[EXERCISE AIM] Count the lines in the following data that include "green". Please write only the number.

[Excerpts from a dataset]
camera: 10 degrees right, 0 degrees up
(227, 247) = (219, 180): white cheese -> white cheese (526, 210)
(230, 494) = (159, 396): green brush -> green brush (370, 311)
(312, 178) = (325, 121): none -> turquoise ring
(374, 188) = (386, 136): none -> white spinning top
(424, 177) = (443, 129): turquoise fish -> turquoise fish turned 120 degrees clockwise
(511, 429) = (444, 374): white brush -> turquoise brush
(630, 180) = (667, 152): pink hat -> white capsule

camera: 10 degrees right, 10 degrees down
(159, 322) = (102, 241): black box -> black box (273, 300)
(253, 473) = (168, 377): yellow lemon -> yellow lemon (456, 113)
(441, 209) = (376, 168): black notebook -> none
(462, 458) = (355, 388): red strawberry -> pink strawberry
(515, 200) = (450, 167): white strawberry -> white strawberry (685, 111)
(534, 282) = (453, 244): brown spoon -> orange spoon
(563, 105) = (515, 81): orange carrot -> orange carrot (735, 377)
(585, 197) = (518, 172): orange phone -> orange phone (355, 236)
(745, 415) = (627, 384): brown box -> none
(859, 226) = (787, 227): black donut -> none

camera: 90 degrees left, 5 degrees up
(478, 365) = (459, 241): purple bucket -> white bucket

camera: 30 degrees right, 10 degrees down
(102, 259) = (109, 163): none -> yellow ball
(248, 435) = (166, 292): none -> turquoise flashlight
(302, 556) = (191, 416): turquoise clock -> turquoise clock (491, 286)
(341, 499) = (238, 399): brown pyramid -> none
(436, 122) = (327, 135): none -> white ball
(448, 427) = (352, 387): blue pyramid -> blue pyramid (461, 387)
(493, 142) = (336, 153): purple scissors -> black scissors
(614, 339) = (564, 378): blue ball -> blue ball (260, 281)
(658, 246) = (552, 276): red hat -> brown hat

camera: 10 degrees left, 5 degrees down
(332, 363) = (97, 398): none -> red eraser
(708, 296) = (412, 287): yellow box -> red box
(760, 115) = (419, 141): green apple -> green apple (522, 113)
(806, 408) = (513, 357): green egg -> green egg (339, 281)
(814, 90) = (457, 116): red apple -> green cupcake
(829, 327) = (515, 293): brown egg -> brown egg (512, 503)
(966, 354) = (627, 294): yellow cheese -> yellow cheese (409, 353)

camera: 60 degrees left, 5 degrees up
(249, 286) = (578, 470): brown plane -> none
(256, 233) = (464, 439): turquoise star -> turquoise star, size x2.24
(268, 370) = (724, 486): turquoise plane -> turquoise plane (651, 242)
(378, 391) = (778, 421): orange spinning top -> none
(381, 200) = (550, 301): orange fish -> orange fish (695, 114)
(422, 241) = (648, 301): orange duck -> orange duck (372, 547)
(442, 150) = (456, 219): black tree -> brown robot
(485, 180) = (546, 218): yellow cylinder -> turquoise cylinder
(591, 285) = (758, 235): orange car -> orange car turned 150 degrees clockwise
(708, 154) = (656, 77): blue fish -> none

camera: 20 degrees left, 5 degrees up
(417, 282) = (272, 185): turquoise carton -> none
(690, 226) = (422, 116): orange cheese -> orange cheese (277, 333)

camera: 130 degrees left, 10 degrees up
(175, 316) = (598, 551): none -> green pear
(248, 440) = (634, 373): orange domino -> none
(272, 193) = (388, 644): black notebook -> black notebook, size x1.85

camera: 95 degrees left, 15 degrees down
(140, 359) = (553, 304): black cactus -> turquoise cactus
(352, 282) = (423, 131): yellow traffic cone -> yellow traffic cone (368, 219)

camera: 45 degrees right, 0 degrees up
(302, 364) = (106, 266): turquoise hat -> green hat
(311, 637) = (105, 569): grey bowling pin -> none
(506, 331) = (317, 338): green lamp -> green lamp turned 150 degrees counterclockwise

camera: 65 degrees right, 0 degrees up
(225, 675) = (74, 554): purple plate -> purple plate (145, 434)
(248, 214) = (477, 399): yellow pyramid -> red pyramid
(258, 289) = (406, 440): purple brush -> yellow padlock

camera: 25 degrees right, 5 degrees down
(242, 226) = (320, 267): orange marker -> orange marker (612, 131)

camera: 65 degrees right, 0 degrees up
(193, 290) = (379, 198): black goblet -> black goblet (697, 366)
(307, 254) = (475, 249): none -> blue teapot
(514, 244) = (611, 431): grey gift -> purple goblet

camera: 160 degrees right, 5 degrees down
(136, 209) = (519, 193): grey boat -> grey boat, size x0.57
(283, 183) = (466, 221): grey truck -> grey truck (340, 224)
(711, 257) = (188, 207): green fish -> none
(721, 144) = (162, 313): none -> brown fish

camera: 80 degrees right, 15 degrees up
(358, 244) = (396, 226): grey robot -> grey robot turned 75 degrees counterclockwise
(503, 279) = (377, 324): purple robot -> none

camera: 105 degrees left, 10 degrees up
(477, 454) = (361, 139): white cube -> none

[RESULT] 8